==== Data to examine ====
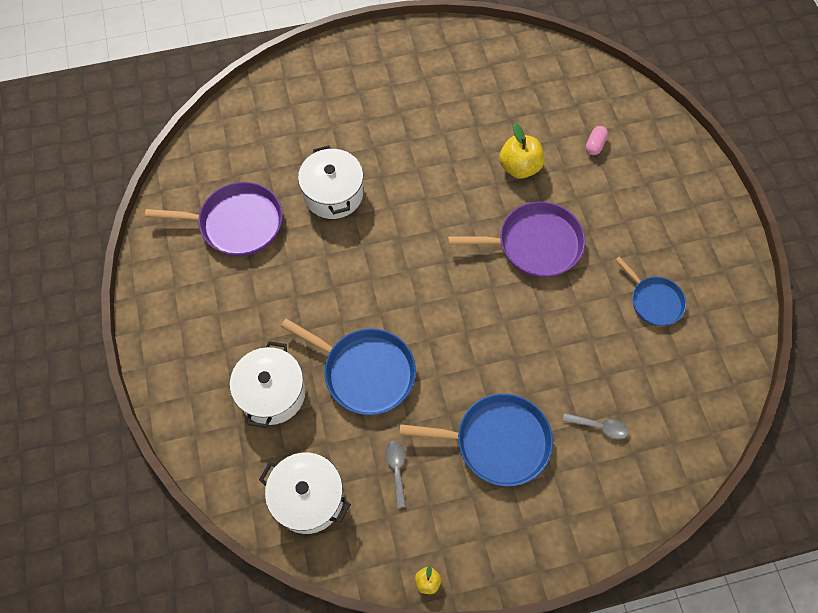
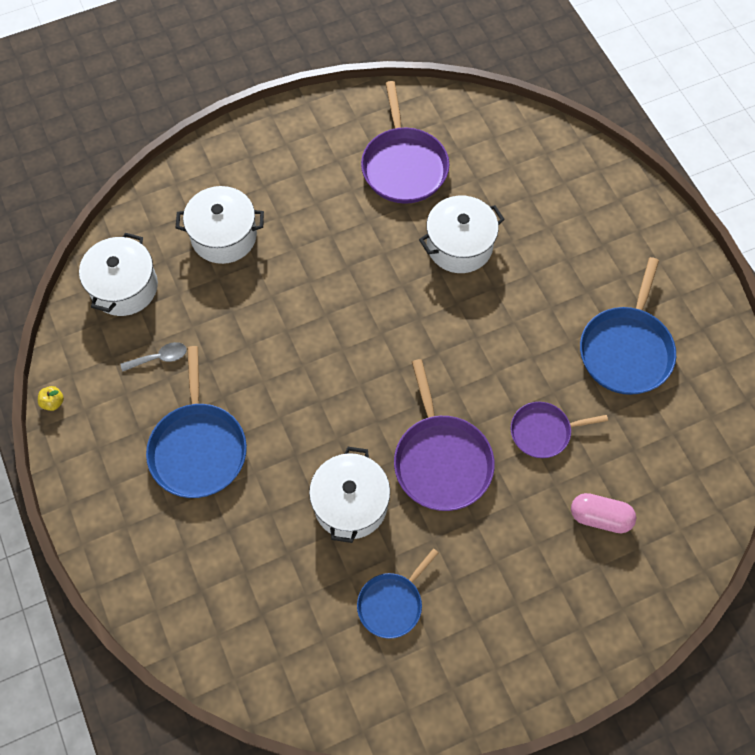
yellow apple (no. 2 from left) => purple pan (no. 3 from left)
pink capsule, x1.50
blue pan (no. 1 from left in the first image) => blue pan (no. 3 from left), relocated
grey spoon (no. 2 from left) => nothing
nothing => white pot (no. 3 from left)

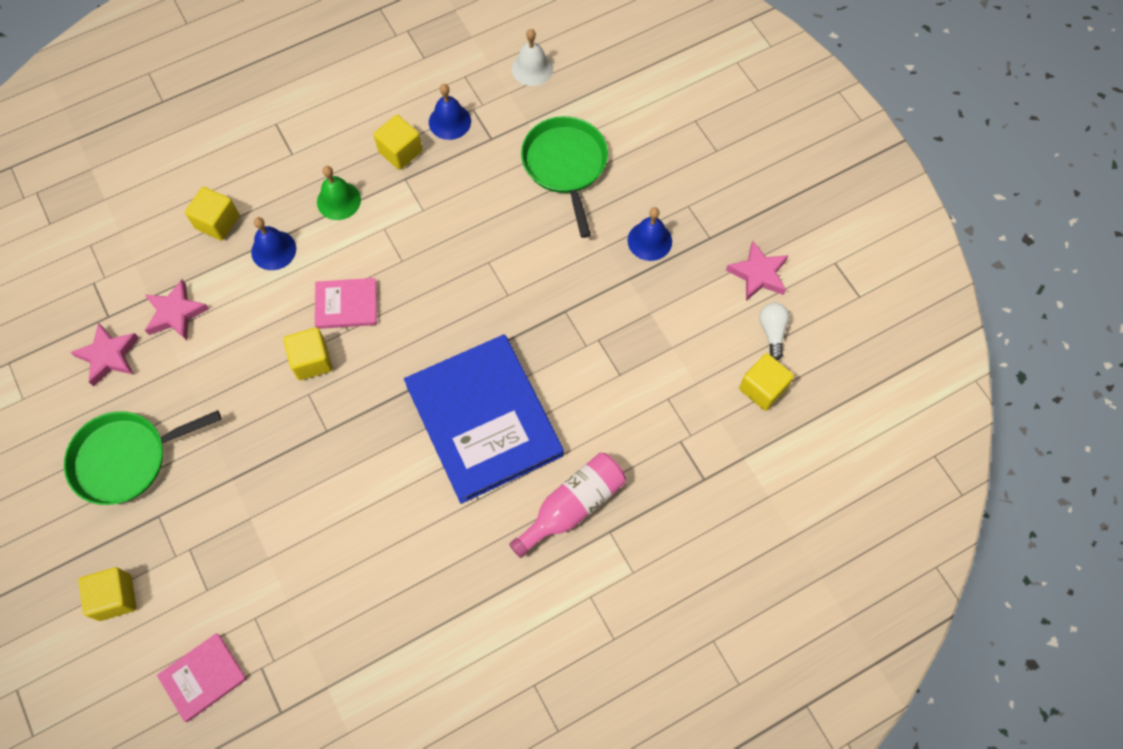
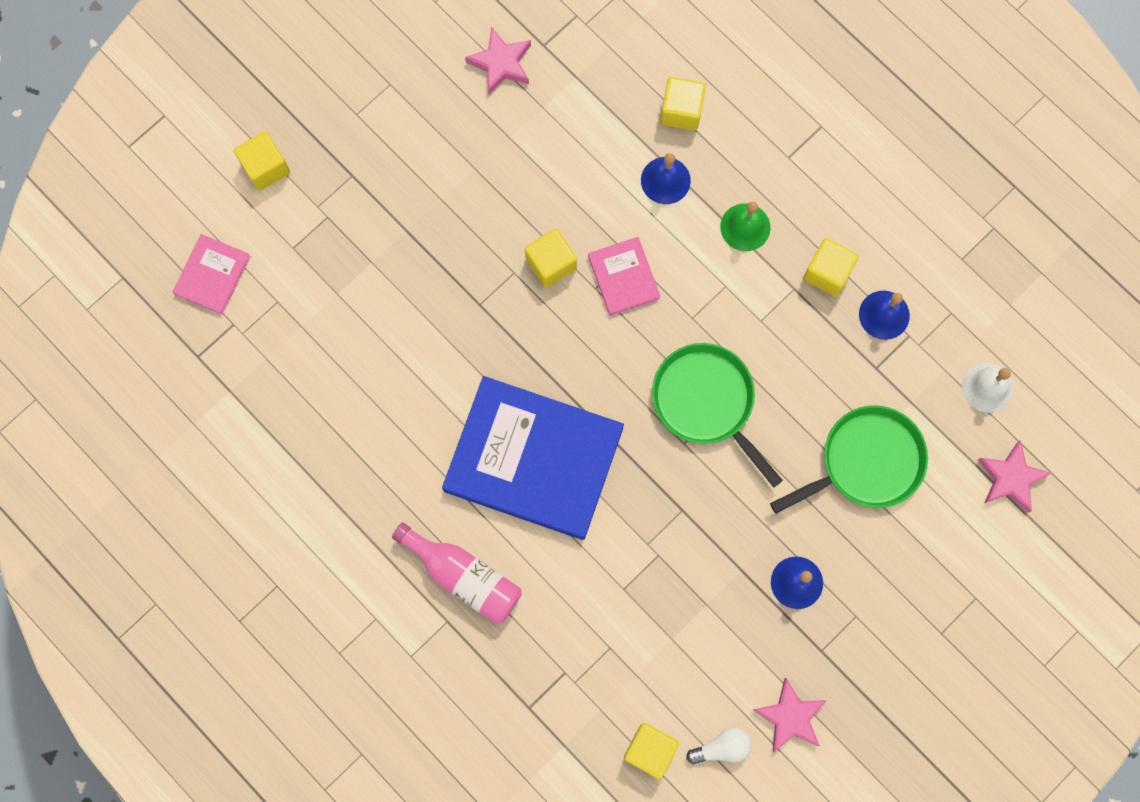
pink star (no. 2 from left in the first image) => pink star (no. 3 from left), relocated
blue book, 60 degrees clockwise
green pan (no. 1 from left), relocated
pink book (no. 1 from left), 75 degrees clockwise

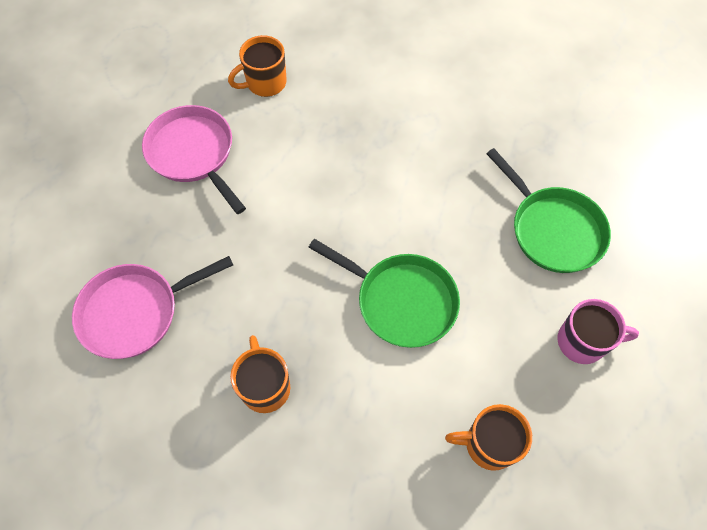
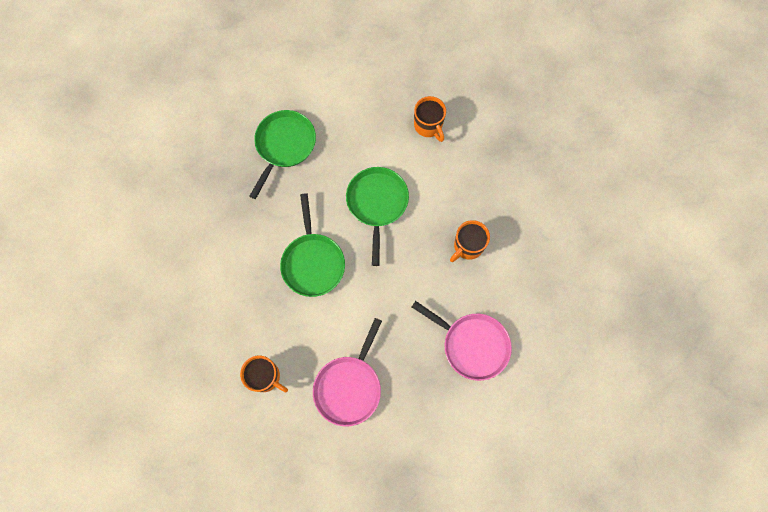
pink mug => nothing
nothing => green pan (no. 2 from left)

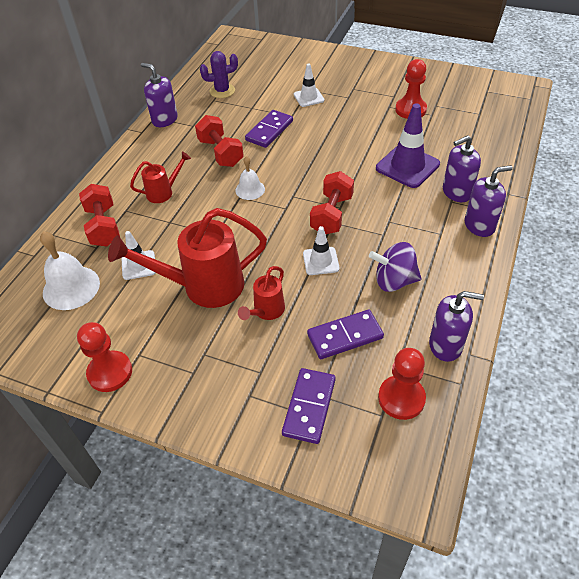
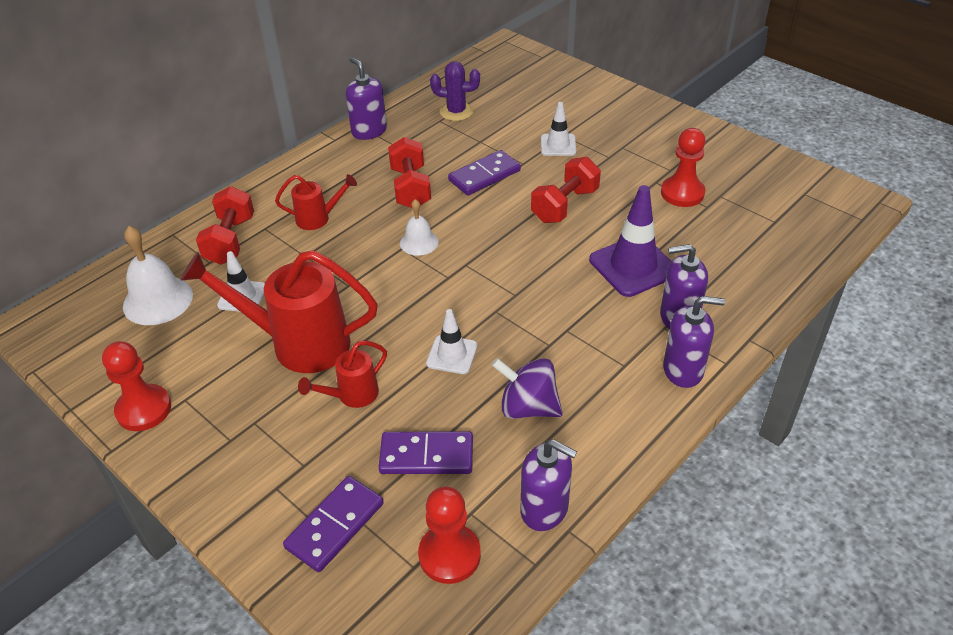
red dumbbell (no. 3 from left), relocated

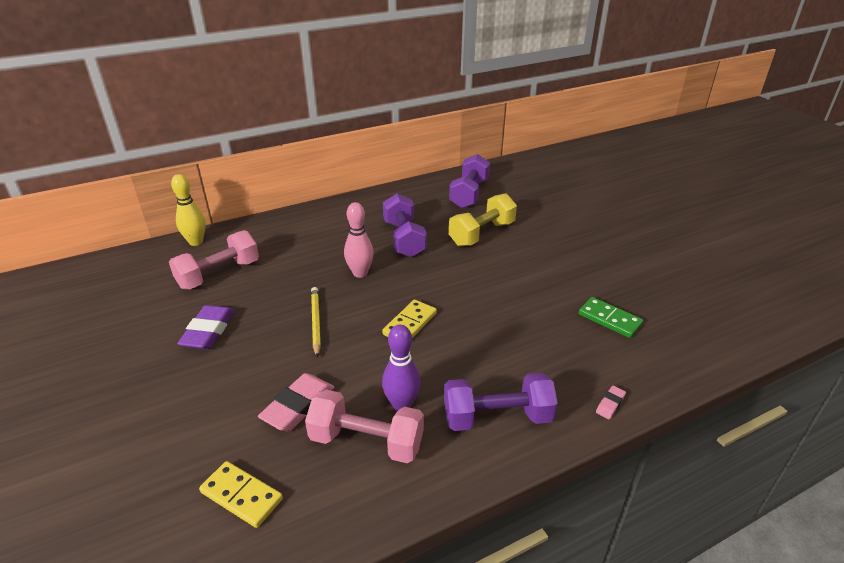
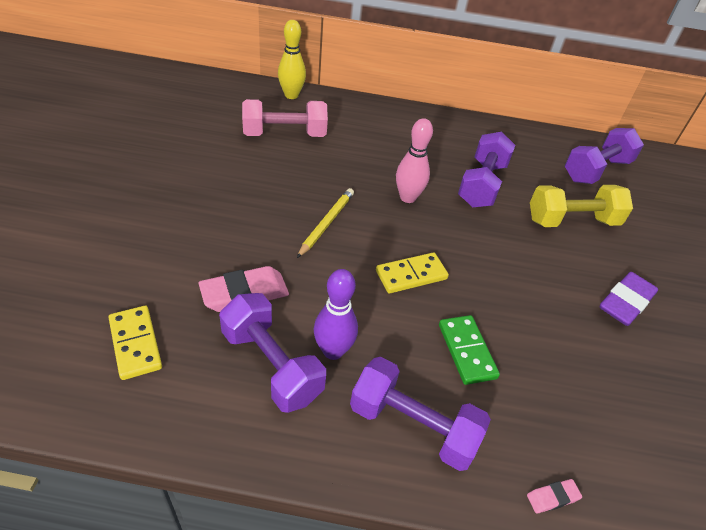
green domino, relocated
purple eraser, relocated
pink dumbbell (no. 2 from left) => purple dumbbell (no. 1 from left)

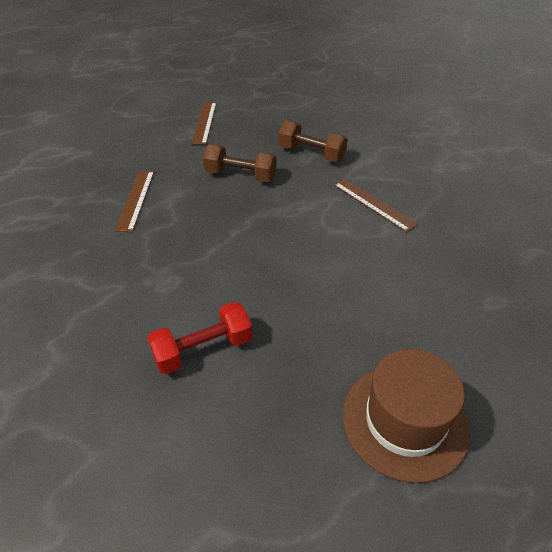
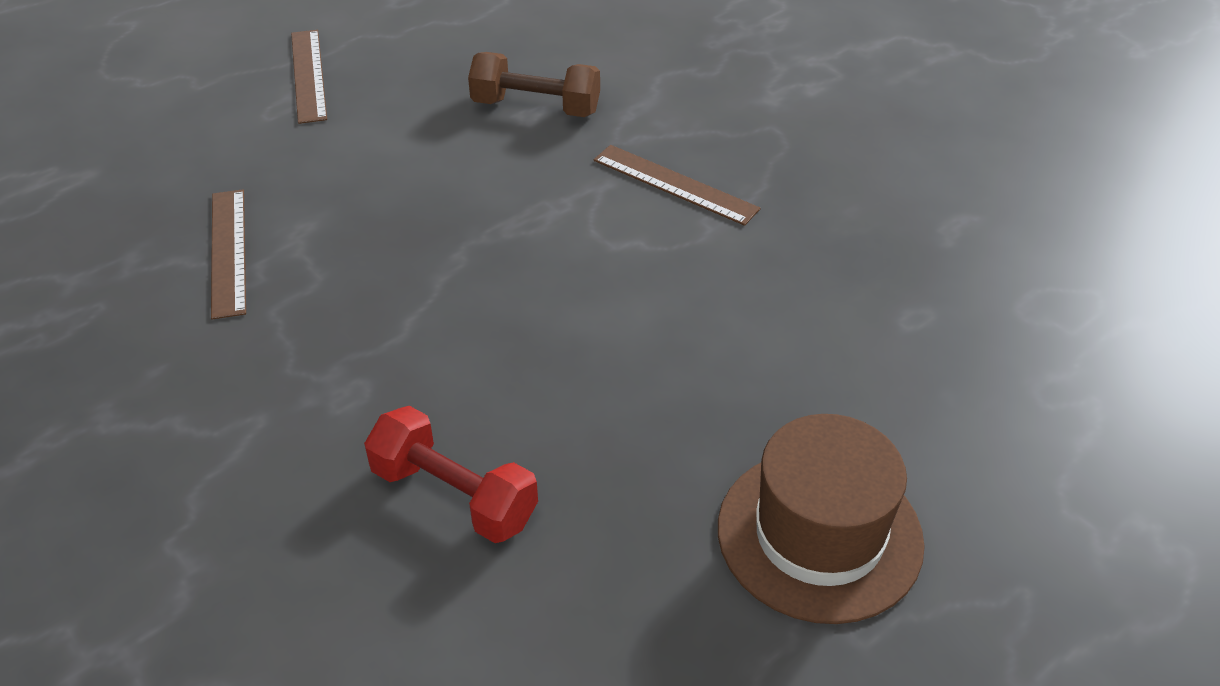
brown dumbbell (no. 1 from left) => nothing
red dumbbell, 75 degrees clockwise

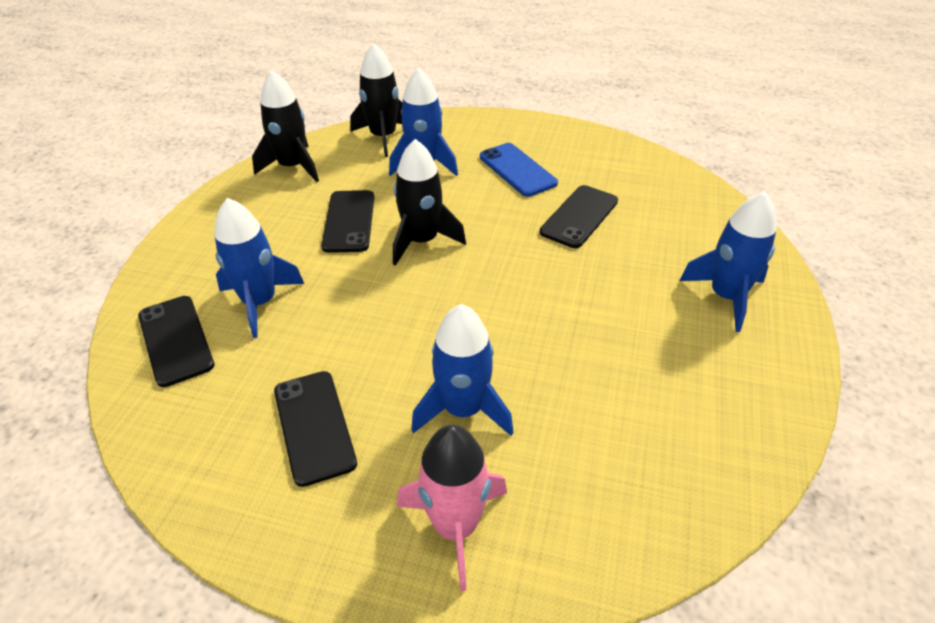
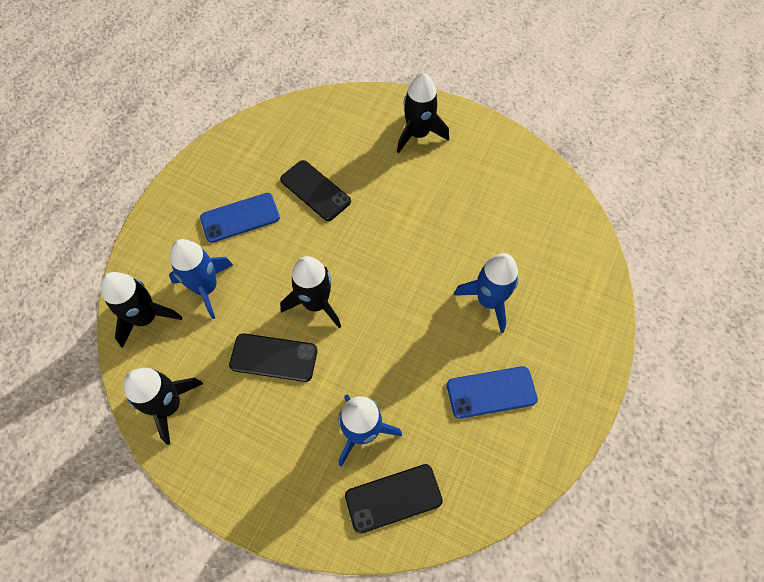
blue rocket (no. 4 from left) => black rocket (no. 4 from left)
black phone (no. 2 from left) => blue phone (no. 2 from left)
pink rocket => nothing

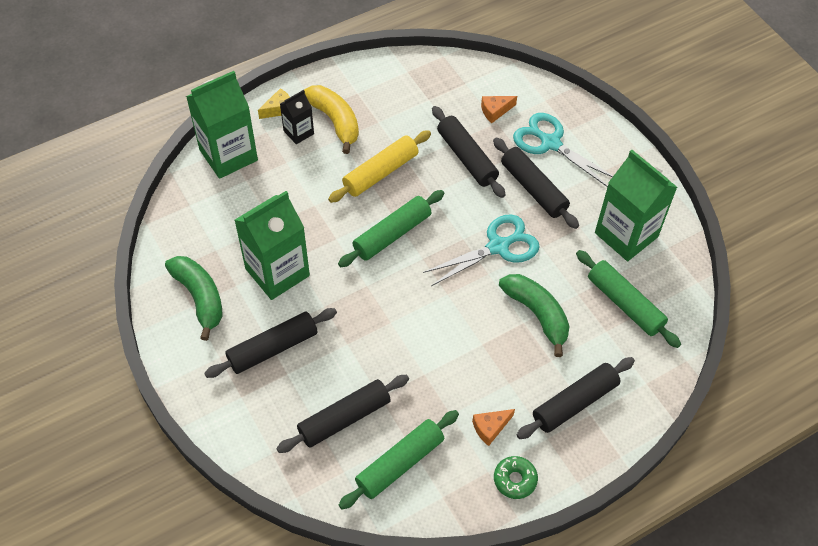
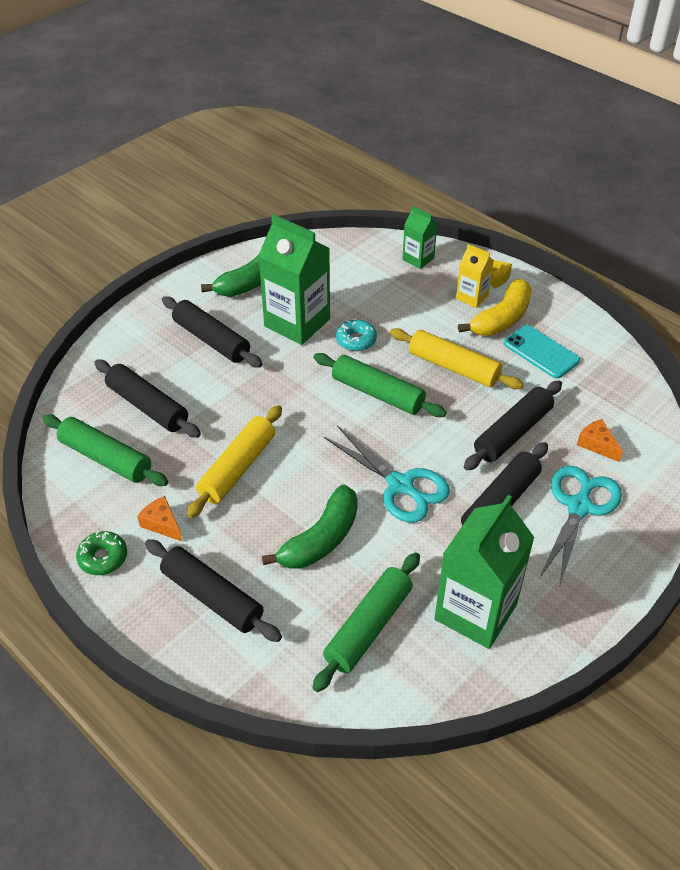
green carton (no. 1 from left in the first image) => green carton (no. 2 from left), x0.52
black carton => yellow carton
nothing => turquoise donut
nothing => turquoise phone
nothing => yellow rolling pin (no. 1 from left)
====
* _Problem details_
We ask that the entries above be copied exactly, with the pictures omitted.

* _Solved exercise_
yellow apple (no. 2 from left) => purple pan (no. 3 from left)
pink capsule, x1.50
blue pan (no. 1 from left in the first image) => blue pan (no. 3 from left), relocated
grey spoon (no. 2 from left) => nothing
nothing => white pot (no. 3 from left)

pink star (no. 2 from left in the first image) => pink star (no. 3 from left), relocated
blue book, 60 degrees clockwise
green pan (no. 1 from left), relocated
pink book (no. 1 from left), 75 degrees clockwise

pink mug => nothing
nothing => green pan (no. 2 from left)

red dumbbell (no. 3 from left), relocated

green domino, relocated
purple eraser, relocated
pink dumbbell (no. 2 from left) => purple dumbbell (no. 1 from left)

brown dumbbell (no. 1 from left) => nothing
red dumbbell, 75 degrees clockwise

blue rocket (no. 4 from left) => black rocket (no. 4 from left)
black phone (no. 2 from left) => blue phone (no. 2 from left)
pink rocket => nothing

green carton (no. 1 from left in the first image) => green carton (no. 2 from left), x0.52
black carton => yellow carton
nothing => turquoise donut
nothing => turquoise phone
nothing => yellow rolling pin (no. 1 from left)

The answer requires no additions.